[Data provided]:
-- Opening Marker --

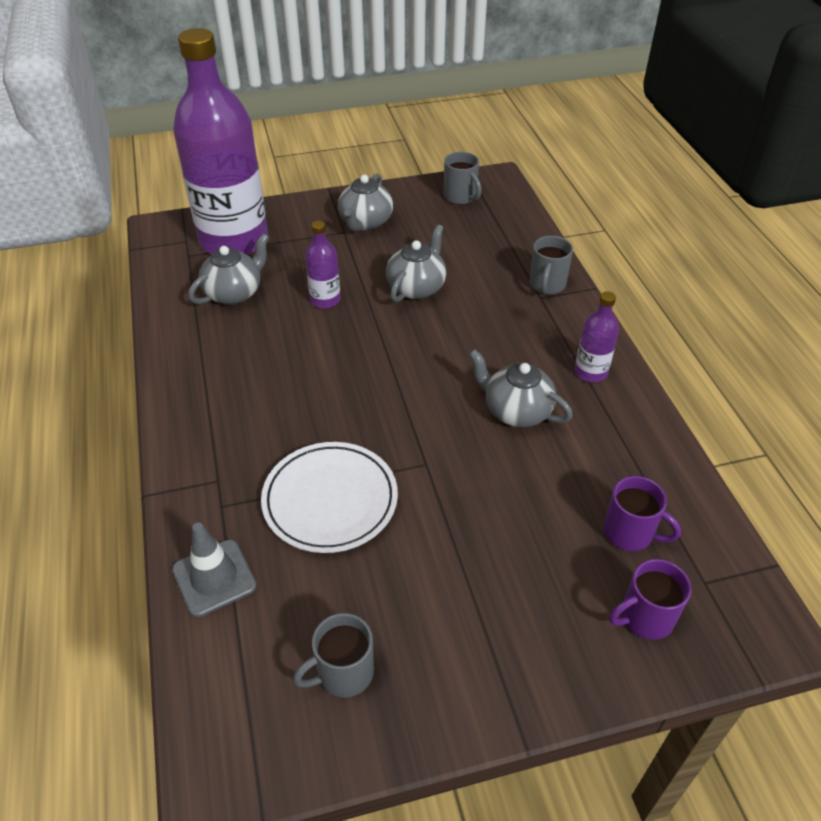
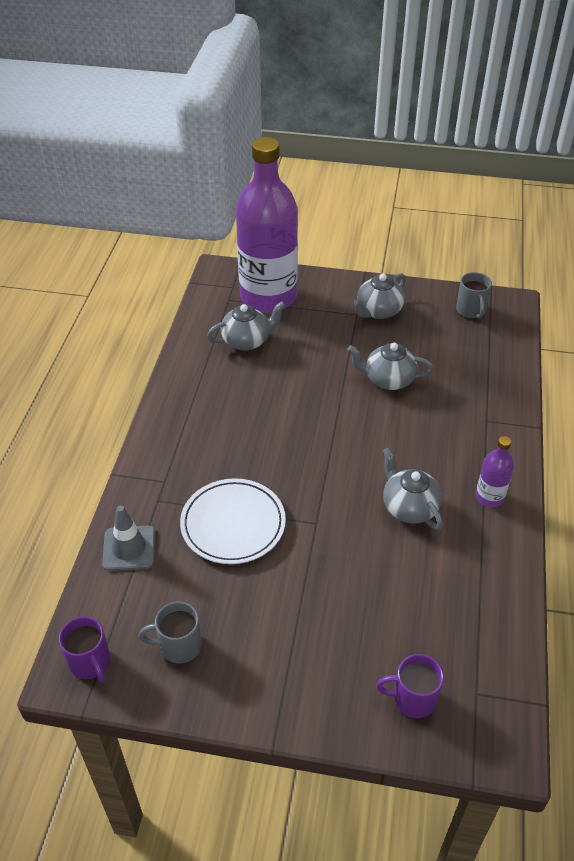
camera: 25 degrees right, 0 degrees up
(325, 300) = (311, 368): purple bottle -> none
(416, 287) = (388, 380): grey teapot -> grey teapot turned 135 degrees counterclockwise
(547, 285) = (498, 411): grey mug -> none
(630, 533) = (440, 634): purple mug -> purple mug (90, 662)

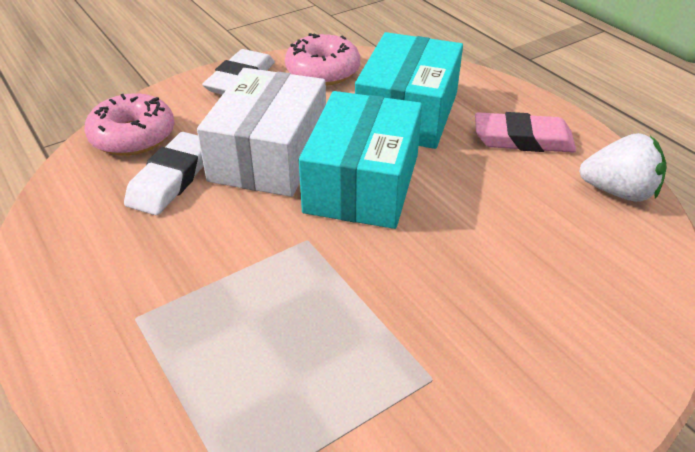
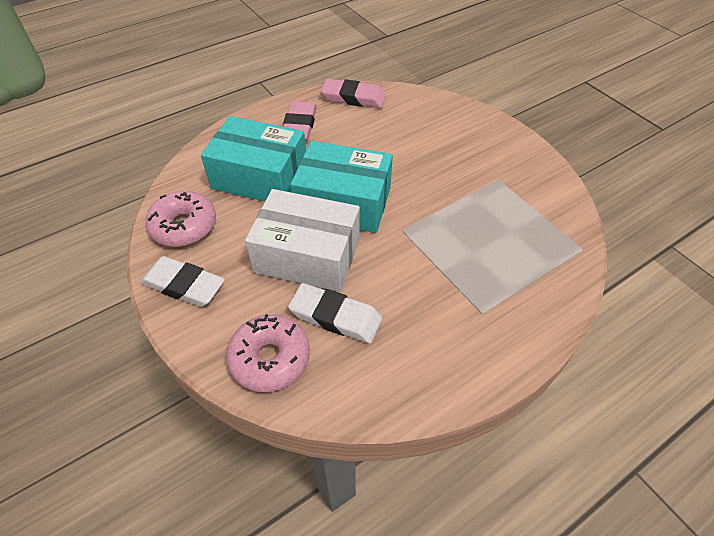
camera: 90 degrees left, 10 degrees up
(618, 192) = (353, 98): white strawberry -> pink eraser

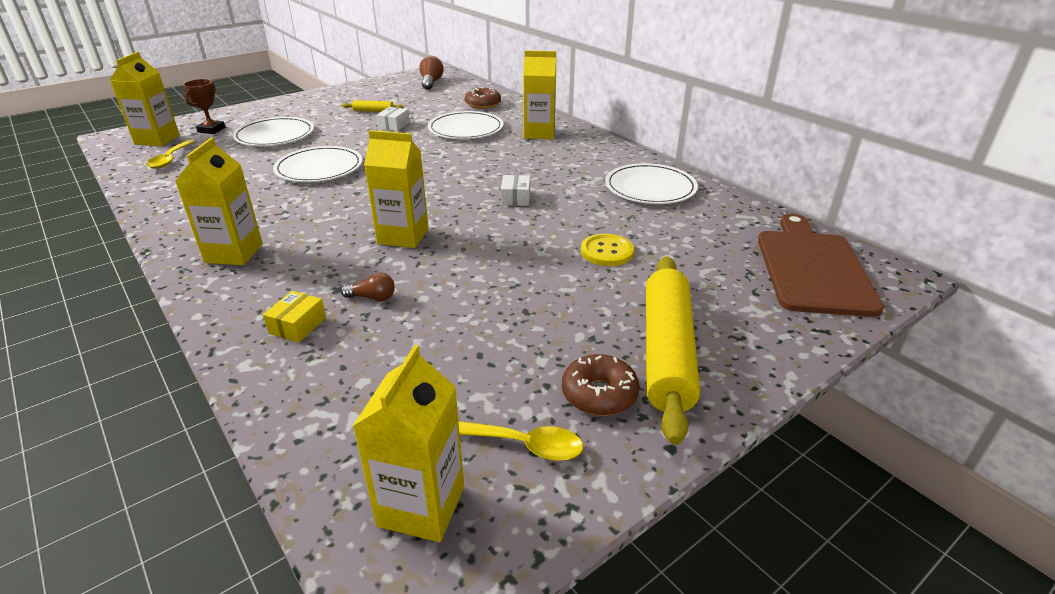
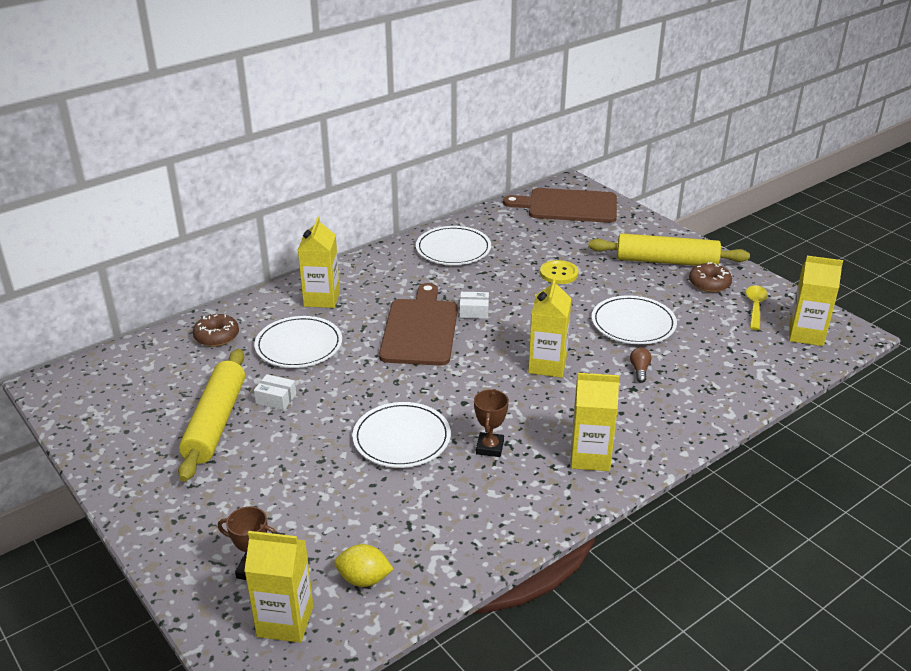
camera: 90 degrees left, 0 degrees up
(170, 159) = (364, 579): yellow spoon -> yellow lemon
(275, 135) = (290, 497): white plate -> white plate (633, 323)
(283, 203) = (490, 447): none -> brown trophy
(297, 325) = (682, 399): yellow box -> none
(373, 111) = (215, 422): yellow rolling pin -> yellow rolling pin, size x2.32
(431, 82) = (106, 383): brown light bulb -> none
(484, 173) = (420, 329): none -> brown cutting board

-- Closing Marker --

[Exercise requirements]:
Return only the lines running from the start of the entries above to the line that contains "(275, 135) = (290, 497): white", inclusive, and omit every picture.

[Exercise answer]:
camera: 25 degrees right, 0 degrees up
(325, 300) = (311, 368): purple bottle -> none
(416, 287) = (388, 380): grey teapot -> grey teapot turned 135 degrees counterclockwise
(547, 285) = (498, 411): grey mug -> none
(630, 533) = (440, 634): purple mug -> purple mug (90, 662)

camera: 90 degrees left, 10 degrees up
(618, 192) = (353, 98): white strawberry -> pink eraser

camera: 90 degrees left, 0 degrees up
(170, 159) = (364, 579): yellow spoon -> yellow lemon
(275, 135) = (290, 497): white plate -> white plate (633, 323)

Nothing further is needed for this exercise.